╭─ Extracted entries

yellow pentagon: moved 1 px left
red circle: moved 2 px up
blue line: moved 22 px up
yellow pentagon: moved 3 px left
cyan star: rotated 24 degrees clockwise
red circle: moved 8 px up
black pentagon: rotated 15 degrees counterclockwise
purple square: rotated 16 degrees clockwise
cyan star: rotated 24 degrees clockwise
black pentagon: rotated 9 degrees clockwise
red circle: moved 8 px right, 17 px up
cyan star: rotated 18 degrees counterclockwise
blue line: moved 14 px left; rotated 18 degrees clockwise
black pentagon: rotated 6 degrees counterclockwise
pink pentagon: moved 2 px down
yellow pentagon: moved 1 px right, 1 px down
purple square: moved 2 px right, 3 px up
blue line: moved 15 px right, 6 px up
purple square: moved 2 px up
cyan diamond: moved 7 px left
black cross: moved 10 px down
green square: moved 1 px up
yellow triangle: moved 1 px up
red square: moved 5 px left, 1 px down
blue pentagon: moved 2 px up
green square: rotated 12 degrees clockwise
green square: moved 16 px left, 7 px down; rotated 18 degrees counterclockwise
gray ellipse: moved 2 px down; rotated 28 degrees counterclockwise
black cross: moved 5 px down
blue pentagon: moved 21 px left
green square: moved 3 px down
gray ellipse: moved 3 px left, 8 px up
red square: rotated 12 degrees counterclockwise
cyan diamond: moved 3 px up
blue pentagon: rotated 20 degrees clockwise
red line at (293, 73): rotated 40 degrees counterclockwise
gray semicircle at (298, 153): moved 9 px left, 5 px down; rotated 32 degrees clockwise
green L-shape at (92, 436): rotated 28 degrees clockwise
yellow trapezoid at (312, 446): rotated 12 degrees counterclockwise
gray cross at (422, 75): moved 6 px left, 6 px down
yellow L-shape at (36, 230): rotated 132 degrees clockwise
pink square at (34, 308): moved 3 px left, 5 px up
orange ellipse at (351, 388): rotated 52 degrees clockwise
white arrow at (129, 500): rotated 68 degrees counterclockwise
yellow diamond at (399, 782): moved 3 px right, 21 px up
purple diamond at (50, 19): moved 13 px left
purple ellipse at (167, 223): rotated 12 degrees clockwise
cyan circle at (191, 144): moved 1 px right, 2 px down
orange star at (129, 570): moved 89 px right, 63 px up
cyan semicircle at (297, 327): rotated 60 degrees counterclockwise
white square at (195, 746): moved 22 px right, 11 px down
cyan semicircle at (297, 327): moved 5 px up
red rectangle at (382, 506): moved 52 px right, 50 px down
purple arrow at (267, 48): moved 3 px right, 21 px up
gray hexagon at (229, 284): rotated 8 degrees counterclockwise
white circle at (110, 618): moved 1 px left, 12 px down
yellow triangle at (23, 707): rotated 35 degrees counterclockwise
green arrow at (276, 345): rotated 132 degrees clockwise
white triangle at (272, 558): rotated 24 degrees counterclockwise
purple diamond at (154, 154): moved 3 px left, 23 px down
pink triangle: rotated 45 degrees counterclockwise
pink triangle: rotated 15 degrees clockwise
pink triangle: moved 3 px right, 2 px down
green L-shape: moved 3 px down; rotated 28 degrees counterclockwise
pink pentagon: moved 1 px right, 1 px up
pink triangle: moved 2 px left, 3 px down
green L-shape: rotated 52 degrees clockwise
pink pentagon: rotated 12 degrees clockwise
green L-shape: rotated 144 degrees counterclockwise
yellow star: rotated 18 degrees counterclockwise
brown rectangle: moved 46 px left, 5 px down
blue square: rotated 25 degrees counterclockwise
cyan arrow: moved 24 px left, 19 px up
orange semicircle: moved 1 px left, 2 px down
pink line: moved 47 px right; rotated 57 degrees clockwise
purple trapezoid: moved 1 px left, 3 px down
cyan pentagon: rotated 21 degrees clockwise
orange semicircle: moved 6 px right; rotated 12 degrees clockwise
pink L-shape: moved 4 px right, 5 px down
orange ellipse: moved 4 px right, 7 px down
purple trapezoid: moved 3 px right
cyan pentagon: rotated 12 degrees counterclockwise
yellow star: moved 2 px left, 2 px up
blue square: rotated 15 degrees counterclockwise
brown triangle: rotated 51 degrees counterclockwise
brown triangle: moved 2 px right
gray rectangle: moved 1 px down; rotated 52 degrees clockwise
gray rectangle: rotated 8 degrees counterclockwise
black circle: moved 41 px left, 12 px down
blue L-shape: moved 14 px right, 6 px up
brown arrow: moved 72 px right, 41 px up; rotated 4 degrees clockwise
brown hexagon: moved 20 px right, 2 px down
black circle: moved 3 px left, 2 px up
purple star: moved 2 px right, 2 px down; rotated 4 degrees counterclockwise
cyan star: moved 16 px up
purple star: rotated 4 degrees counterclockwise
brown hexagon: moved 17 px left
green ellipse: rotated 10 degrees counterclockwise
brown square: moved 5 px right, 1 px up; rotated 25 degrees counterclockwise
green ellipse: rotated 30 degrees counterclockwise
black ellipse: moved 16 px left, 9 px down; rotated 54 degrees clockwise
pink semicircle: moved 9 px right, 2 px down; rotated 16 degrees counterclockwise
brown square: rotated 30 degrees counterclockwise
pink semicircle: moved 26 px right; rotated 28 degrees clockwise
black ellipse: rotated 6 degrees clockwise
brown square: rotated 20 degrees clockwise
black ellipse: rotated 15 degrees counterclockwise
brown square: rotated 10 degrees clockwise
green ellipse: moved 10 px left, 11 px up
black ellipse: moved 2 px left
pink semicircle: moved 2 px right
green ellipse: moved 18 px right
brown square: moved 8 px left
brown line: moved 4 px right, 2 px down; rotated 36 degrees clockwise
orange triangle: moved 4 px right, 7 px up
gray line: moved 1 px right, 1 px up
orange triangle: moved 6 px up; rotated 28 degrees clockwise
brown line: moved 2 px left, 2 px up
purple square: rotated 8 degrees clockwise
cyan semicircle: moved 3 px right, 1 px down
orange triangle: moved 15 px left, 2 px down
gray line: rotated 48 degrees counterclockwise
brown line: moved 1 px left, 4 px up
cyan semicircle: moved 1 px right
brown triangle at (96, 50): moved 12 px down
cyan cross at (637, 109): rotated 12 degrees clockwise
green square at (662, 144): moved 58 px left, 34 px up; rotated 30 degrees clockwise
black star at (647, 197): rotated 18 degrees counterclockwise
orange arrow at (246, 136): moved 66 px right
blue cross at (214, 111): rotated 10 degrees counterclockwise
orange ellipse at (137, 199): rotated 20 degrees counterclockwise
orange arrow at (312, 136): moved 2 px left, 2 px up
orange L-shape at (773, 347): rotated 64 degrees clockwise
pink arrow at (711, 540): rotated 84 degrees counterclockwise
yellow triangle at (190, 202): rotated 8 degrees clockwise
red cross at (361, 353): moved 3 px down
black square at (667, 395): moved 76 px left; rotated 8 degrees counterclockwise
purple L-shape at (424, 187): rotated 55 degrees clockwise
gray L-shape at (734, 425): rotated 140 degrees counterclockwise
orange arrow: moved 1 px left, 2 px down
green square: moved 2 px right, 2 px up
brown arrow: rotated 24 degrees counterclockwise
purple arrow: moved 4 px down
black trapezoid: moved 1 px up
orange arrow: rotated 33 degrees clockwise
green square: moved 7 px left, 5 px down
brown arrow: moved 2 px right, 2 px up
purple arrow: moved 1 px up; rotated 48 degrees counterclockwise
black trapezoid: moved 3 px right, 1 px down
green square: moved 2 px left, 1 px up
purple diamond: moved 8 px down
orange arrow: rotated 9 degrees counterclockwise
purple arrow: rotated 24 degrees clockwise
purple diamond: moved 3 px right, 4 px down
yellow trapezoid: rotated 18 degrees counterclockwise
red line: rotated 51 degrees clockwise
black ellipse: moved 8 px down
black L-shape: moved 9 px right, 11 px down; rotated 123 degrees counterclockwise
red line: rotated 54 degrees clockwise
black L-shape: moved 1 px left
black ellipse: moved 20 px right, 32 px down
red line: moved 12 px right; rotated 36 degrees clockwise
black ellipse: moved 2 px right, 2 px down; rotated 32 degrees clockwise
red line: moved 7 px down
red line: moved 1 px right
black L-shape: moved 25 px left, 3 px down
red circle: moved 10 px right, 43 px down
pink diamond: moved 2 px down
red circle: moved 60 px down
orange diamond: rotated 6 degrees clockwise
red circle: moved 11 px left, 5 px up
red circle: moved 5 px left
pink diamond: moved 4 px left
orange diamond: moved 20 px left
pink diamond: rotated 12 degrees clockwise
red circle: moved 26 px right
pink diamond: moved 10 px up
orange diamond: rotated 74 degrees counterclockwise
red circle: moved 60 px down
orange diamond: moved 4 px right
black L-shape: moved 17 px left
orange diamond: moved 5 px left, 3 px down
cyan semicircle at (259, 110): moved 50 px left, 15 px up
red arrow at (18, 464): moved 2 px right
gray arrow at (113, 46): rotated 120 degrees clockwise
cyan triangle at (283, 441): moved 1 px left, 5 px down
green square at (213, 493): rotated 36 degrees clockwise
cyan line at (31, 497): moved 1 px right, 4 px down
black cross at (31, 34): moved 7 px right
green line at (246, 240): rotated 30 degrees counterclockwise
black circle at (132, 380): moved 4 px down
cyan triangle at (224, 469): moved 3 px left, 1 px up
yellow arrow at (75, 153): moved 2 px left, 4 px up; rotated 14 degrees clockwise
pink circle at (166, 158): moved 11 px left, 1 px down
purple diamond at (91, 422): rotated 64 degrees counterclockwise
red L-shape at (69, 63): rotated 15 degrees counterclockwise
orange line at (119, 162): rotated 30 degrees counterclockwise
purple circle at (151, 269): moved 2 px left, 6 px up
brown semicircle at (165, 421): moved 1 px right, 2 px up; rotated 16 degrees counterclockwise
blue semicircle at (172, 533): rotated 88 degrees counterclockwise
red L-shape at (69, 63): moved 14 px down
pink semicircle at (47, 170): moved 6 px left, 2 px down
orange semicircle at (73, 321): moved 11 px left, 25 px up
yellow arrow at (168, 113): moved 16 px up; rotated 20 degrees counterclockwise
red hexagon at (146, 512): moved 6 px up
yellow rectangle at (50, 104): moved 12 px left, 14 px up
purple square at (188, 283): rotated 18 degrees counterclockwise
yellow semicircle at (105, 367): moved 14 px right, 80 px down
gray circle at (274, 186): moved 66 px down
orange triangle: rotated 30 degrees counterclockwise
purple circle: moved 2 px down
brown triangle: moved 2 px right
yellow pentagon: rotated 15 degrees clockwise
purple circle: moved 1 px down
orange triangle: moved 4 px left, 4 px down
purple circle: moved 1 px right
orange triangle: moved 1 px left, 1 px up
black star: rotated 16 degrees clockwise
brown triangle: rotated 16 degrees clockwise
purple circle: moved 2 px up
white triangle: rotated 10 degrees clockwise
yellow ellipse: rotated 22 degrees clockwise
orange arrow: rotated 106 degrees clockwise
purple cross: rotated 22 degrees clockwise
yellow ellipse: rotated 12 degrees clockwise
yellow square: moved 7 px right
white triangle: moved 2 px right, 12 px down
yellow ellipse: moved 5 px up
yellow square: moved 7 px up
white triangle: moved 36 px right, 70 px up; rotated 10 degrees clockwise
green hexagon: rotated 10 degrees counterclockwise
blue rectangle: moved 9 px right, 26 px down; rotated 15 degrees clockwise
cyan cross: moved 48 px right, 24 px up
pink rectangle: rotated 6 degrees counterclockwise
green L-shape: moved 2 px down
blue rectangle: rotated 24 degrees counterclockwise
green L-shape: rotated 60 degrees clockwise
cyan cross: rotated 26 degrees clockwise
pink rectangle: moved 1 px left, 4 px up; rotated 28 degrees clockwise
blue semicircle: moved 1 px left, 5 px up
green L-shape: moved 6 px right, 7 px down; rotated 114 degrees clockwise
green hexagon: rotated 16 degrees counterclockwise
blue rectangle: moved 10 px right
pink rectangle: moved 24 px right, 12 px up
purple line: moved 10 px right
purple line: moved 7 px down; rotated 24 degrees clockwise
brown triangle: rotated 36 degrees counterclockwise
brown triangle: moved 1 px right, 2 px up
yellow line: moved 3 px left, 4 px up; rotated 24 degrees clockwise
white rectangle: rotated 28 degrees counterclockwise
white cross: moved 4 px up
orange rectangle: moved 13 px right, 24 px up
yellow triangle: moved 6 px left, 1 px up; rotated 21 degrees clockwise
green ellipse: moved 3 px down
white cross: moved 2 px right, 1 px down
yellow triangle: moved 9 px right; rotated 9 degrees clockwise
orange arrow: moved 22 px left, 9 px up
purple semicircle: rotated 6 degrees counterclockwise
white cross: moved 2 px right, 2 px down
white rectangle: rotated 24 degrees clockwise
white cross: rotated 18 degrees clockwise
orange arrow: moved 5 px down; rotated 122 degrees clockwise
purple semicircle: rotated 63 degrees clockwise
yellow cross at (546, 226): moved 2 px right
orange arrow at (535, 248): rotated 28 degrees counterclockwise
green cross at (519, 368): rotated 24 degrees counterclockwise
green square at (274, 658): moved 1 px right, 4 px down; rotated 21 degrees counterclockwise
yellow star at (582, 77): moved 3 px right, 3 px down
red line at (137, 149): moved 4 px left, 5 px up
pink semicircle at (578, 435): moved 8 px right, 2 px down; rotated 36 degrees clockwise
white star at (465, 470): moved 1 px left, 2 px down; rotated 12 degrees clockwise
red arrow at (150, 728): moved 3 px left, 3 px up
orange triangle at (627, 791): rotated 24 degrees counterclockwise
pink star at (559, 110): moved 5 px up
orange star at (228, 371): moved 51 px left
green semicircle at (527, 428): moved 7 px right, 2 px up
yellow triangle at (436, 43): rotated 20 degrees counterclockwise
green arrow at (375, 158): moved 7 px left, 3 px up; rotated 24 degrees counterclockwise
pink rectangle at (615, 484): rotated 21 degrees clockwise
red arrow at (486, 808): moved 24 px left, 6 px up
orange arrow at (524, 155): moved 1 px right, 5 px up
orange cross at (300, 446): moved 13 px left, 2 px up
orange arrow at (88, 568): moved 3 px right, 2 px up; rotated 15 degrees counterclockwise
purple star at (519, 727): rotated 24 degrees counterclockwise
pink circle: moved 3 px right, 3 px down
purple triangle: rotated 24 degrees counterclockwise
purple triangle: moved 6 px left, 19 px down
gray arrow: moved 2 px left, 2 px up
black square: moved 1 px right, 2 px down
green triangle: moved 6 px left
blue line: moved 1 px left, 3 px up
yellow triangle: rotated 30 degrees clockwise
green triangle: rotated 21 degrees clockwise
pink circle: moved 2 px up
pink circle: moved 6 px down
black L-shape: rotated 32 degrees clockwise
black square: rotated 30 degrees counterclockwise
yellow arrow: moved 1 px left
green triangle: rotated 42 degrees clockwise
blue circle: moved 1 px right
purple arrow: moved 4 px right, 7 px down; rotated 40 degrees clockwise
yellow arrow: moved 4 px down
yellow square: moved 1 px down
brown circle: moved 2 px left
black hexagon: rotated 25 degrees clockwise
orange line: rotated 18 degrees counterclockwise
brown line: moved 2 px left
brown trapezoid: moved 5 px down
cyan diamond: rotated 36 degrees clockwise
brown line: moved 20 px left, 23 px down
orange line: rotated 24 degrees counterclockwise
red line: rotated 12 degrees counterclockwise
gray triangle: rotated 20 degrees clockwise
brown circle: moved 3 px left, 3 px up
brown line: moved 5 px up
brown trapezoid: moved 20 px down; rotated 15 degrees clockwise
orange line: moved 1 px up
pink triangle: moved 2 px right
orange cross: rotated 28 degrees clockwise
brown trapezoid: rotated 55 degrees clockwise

╰─

▶ **Task goal**: Can you change every "pentagon" to "hexagon" in the stretch from the start of the entries through the line containing "red square: rotated", reproducing only those lines and leaving everything else in them unchanged?

▶ **Solution to this exercise**:
yellow hexagon: moved 1 px left
red circle: moved 2 px up
blue line: moved 22 px up
yellow hexagon: moved 3 px left
cyan star: rotated 24 degrees clockwise
red circle: moved 8 px up
black hexagon: rotated 15 degrees counterclockwise
purple square: rotated 16 degrees clockwise
cyan star: rotated 24 degrees clockwise
black hexagon: rotated 9 degrees clockwise
red circle: moved 8 px right, 17 px up
cyan star: rotated 18 degrees counterclockwise
blue line: moved 14 px left; rotated 18 degrees clockwise
black hexagon: rotated 6 degrees counterclockwise
pink hexagon: moved 2 px down
yellow hexagon: moved 1 px right, 1 px down
purple square: moved 2 px right, 3 px up
blue line: moved 15 px right, 6 px up
purple square: moved 2 px up
cyan diamond: moved 7 px left
black cross: moved 10 px down
green square: moved 1 px up
yellow triangle: moved 1 px up
red square: moved 5 px left, 1 px down
blue hexagon: moved 2 px up
green square: rotated 12 degrees clockwise
green square: moved 16 px left, 7 px down; rotated 18 degrees counterclockwise
gray ellipse: moved 2 px down; rotated 28 degrees counterclockwise
black cross: moved 5 px down
blue hexagon: moved 21 px left
green square: moved 3 px down
gray ellipse: moved 3 px left, 8 px up
red square: rotated 12 degrees counterclockwise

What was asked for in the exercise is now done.